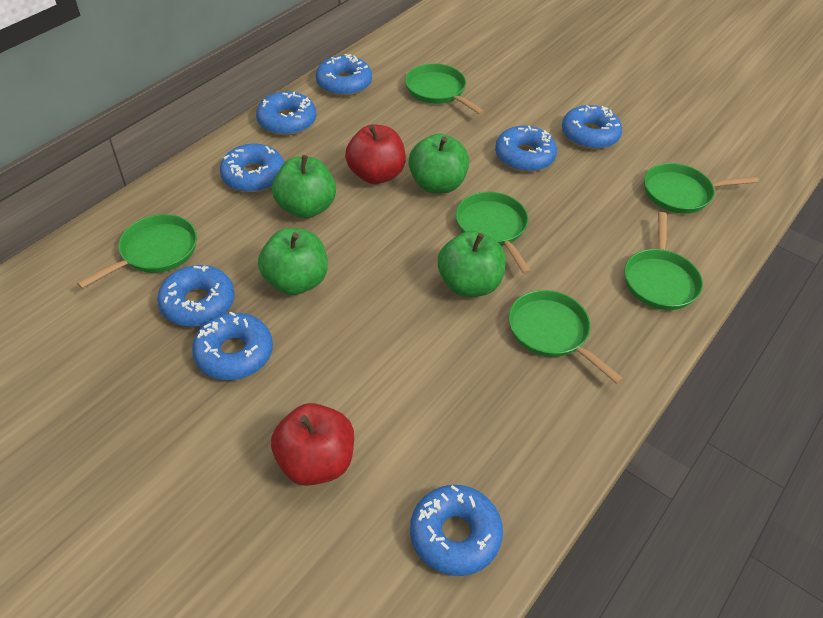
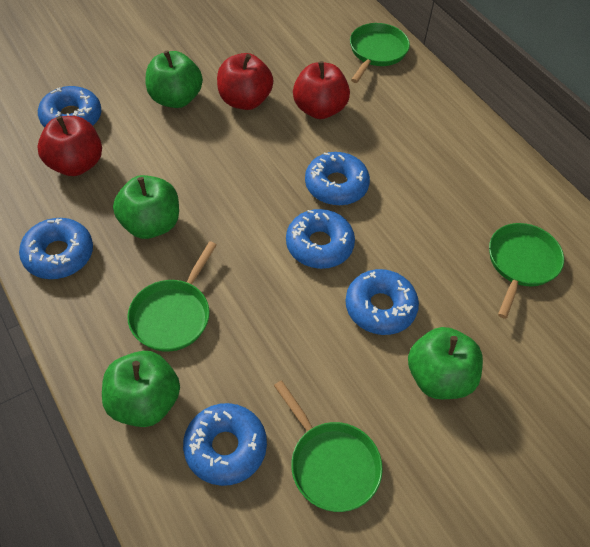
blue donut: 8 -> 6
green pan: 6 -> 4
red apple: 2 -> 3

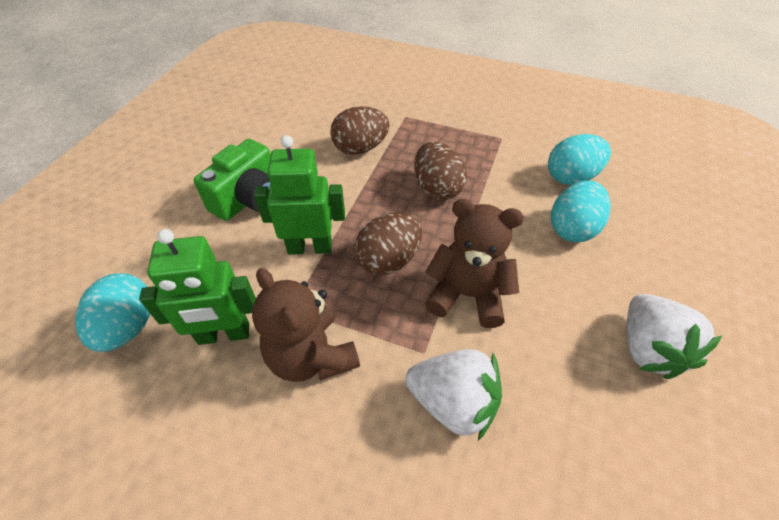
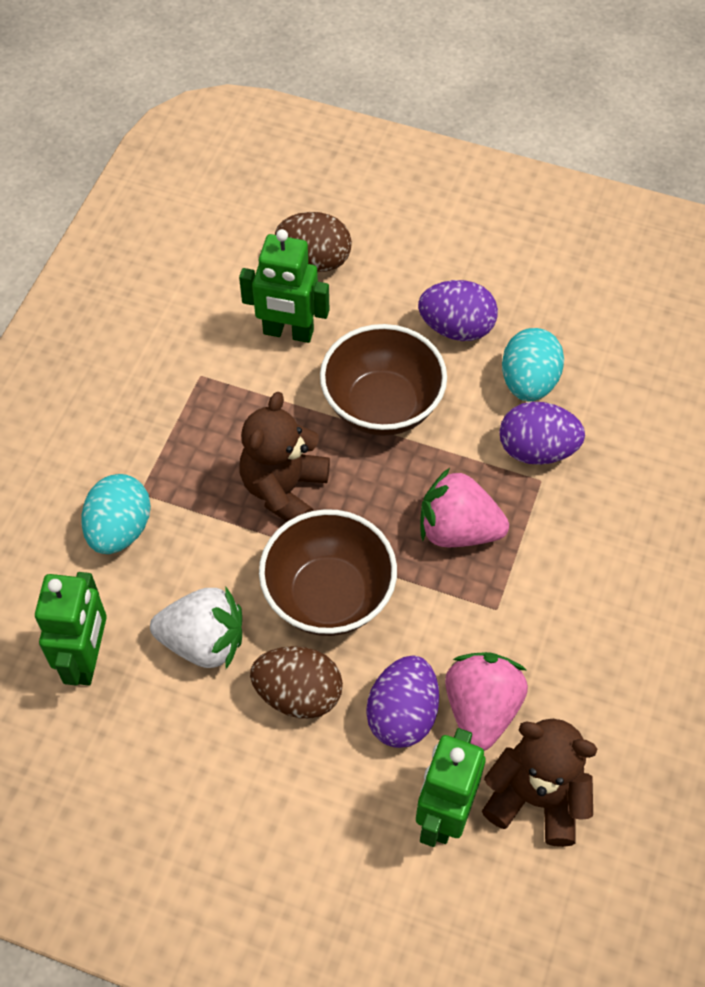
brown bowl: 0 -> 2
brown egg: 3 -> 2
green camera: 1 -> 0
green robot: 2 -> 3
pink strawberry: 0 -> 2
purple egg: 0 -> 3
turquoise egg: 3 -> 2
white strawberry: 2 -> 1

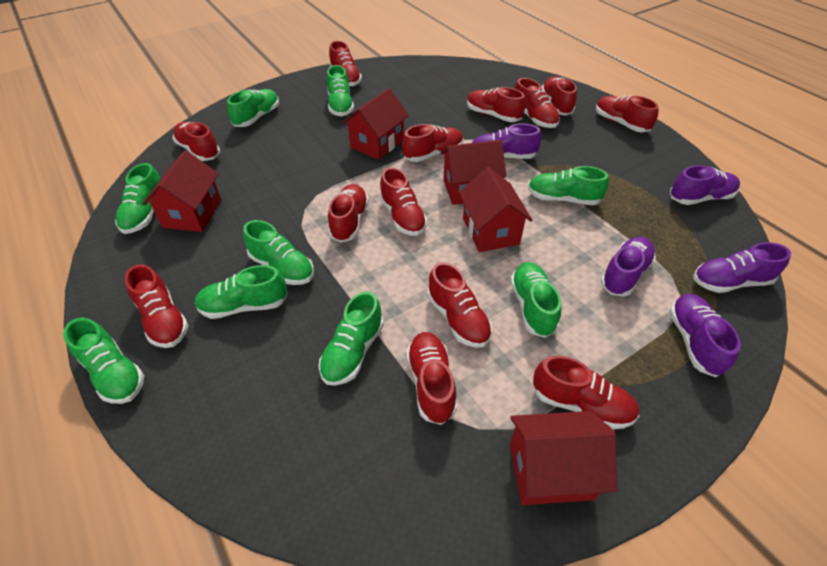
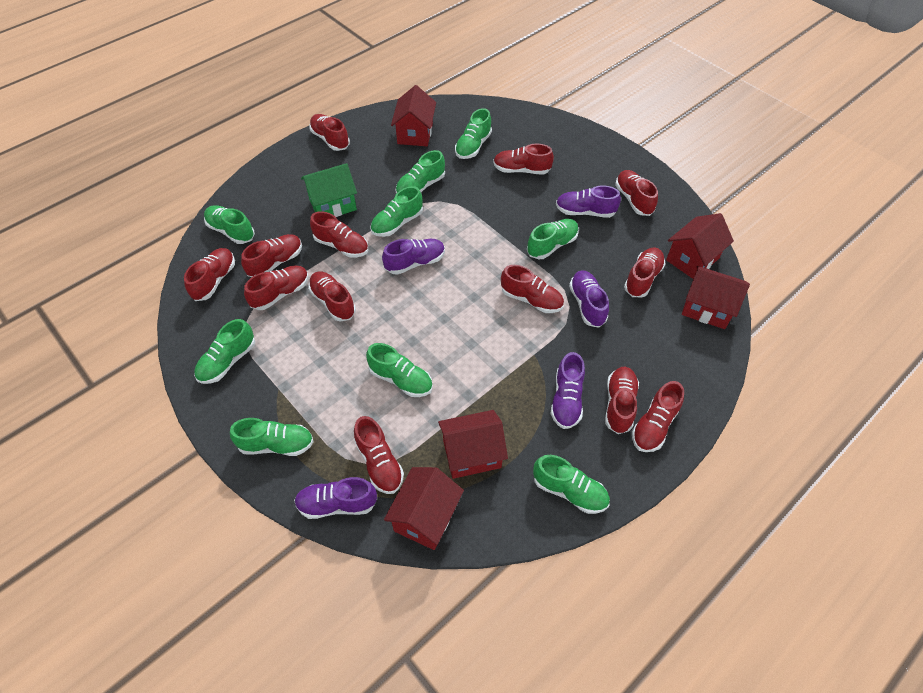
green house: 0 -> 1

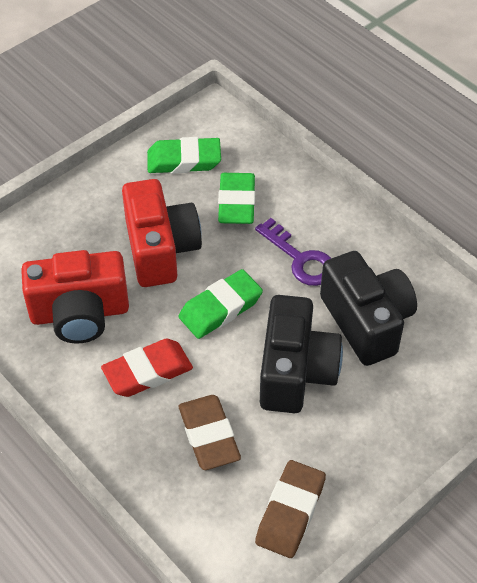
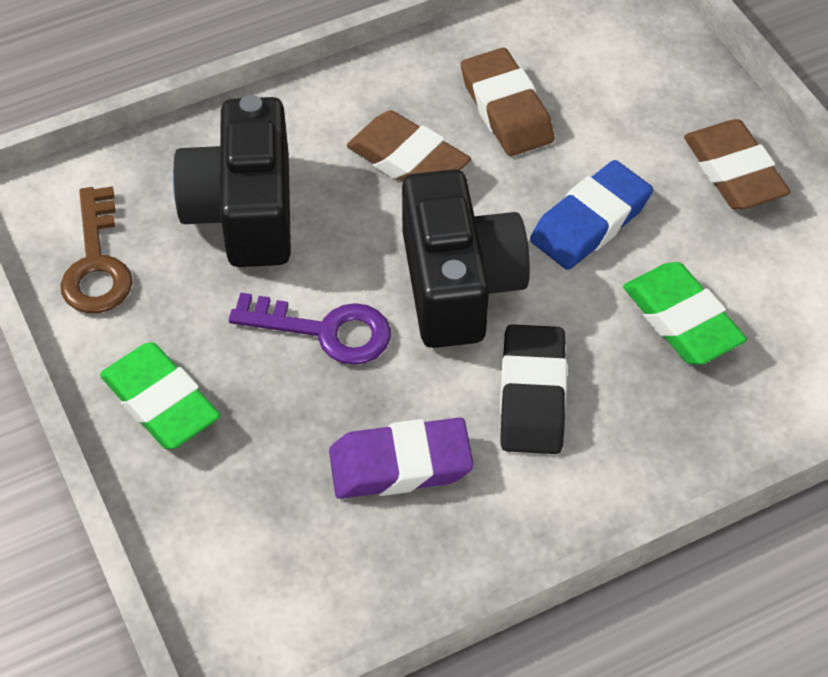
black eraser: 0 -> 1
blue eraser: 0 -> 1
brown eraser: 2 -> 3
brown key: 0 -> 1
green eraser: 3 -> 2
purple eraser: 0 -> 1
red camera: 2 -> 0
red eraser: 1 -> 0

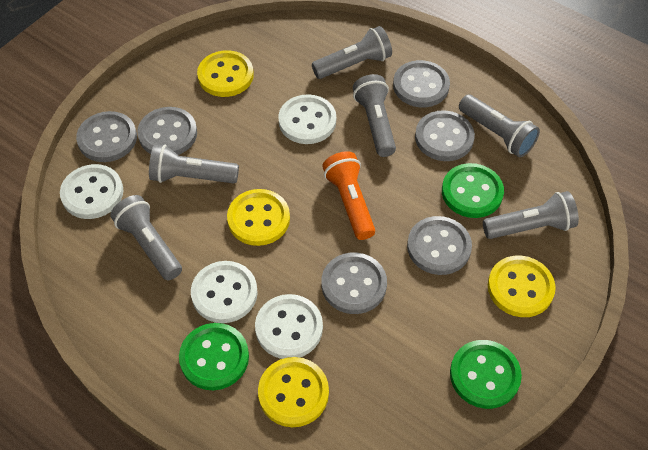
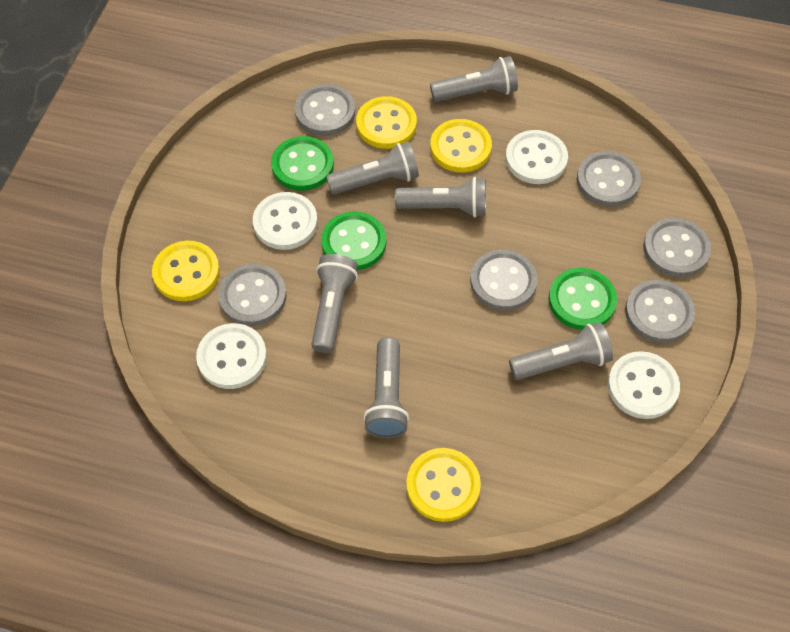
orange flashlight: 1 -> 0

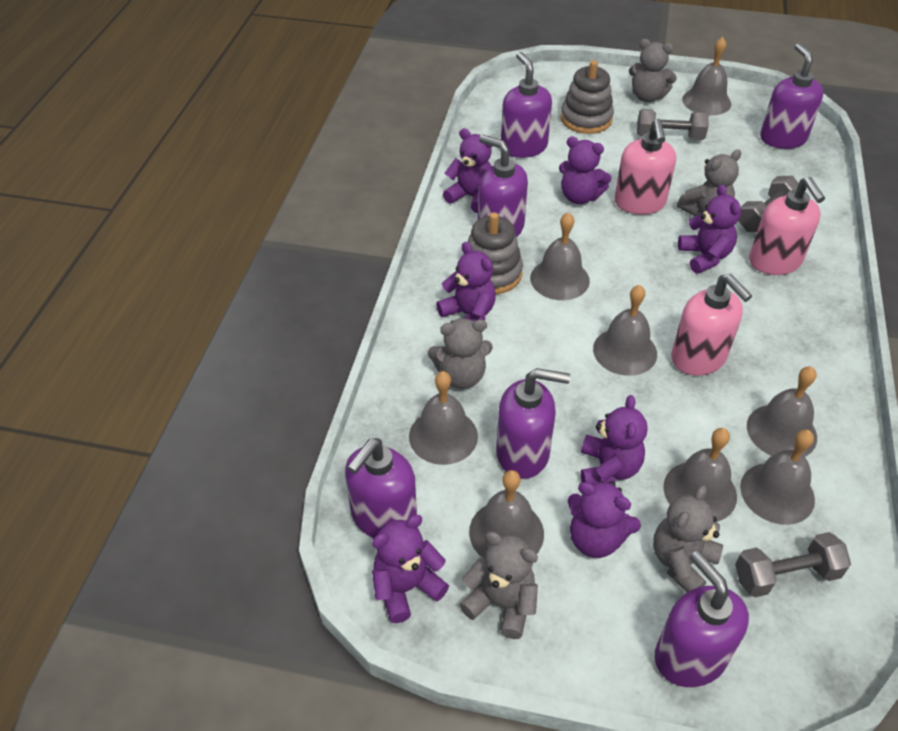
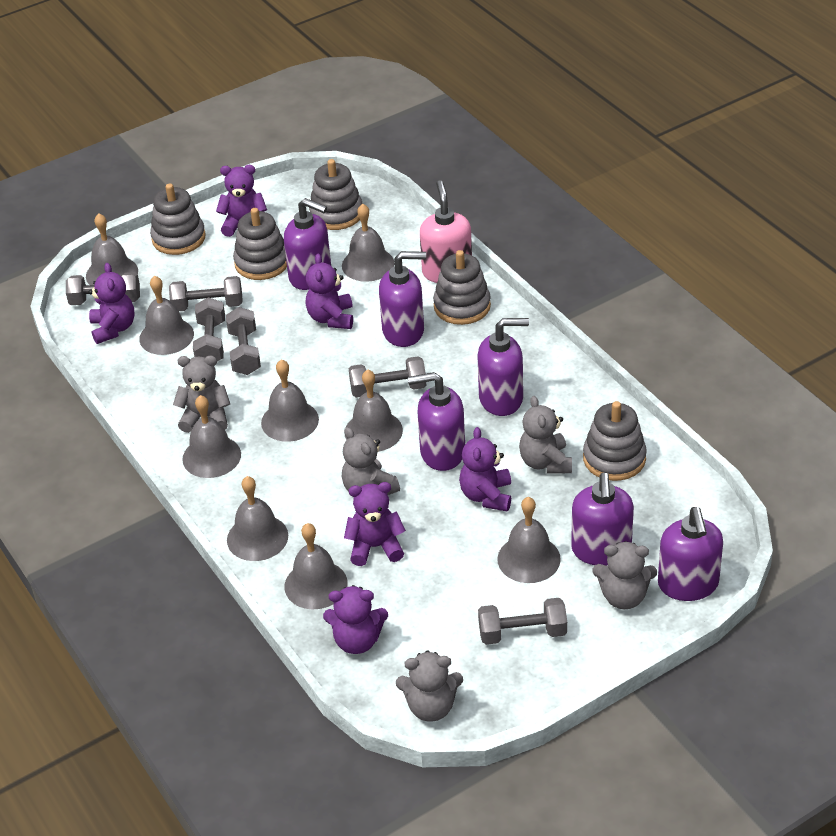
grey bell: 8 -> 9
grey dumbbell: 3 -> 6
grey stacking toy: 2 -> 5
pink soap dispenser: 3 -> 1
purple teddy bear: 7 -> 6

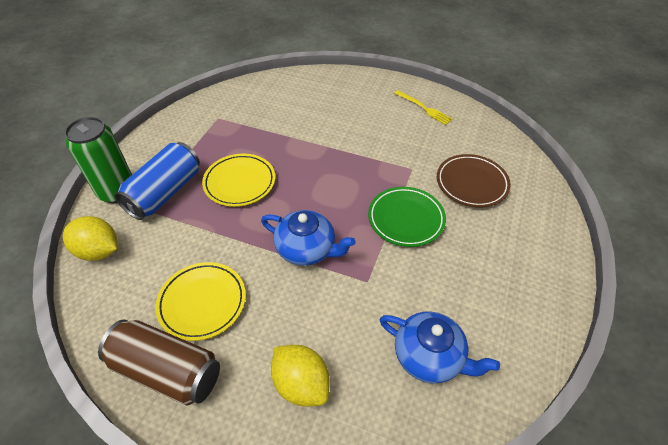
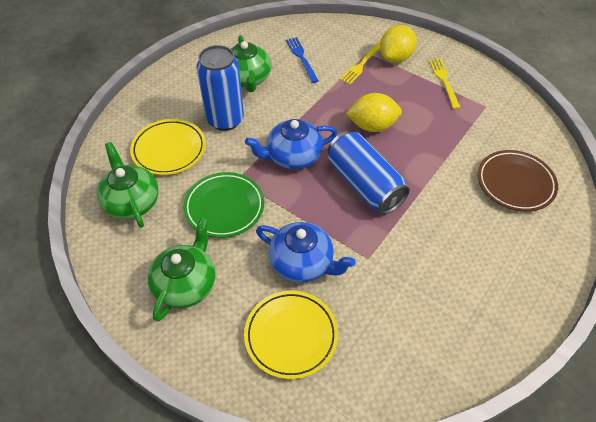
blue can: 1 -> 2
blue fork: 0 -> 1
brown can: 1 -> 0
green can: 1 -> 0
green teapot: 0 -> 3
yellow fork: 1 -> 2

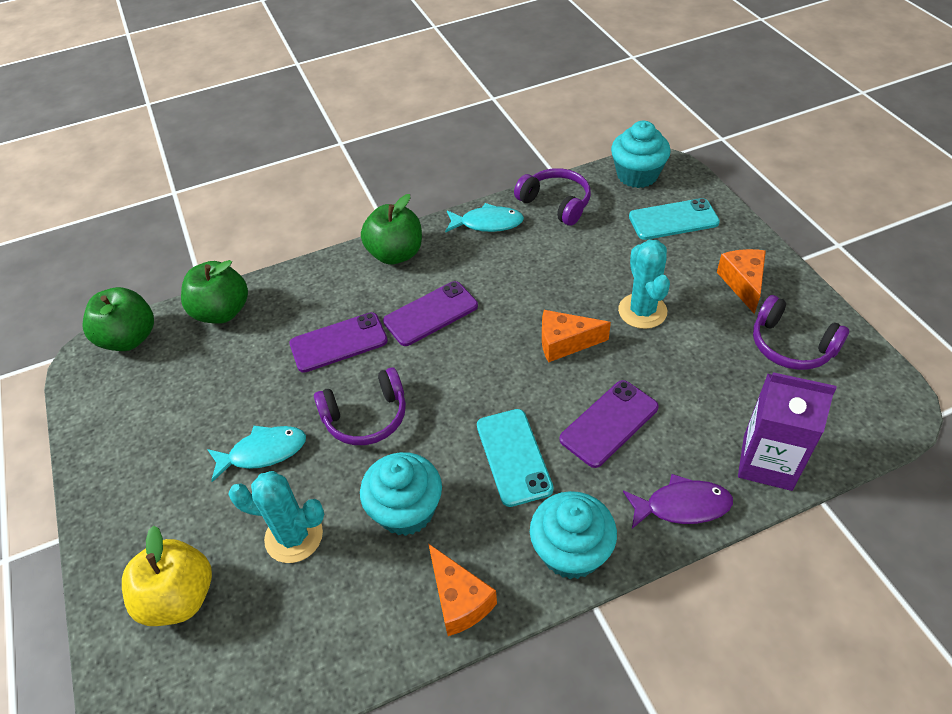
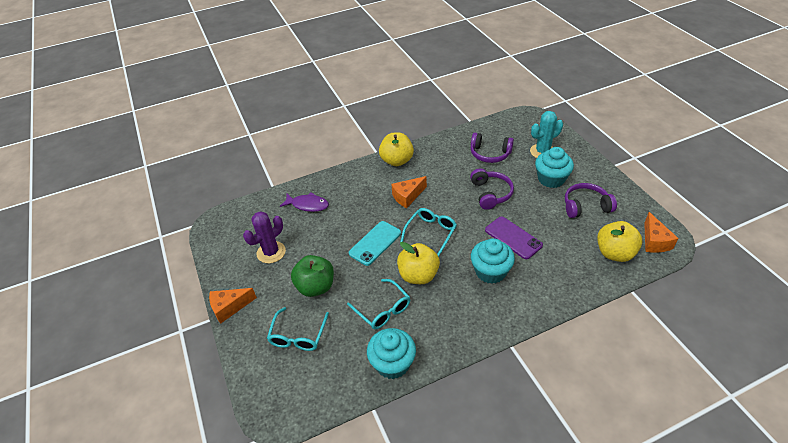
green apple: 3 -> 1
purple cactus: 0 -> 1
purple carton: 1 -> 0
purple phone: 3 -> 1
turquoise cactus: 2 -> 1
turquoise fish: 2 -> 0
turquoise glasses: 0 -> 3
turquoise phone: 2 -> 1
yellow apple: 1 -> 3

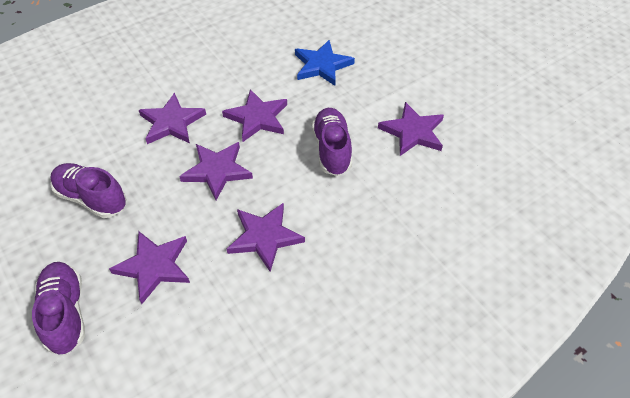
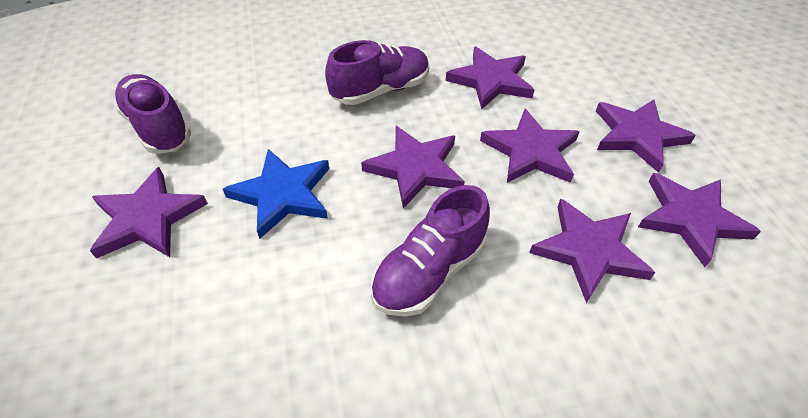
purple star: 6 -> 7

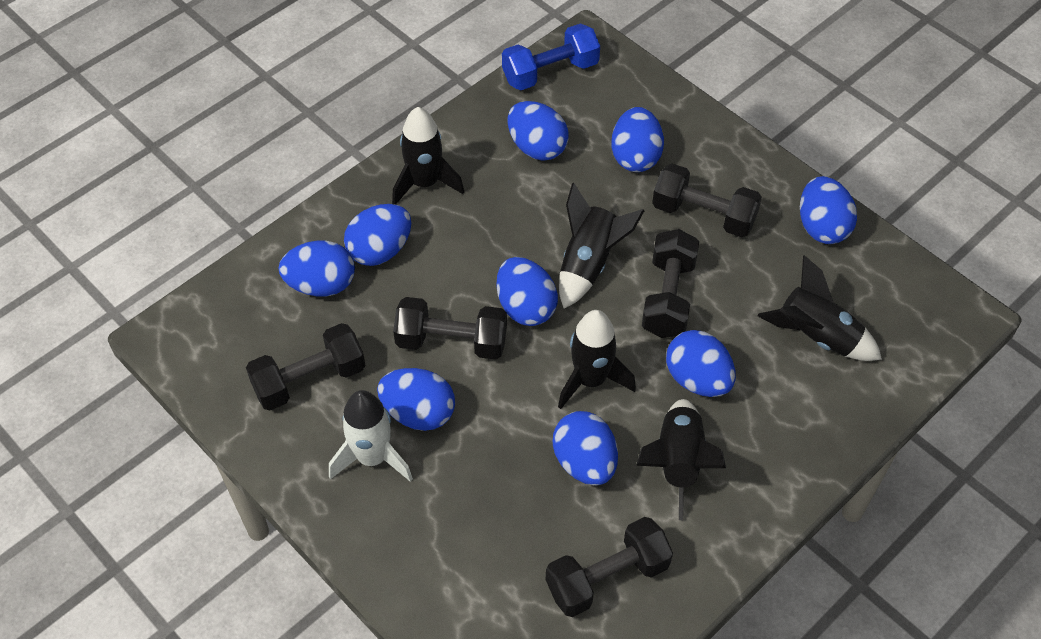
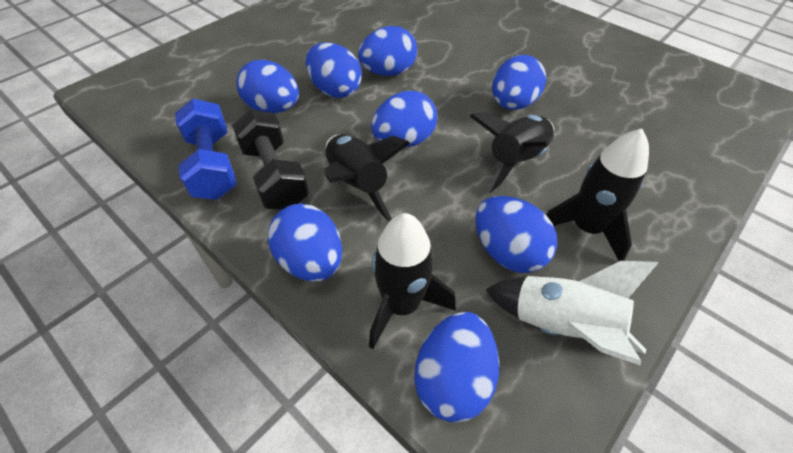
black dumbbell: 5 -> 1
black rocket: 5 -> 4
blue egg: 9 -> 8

-=-=-=-=-

## [WHAT IS REQUIRED]
Go through the records above line by line and say how many lines include "apple", giving only that number.

## [PROBLEM SOLUTION]
3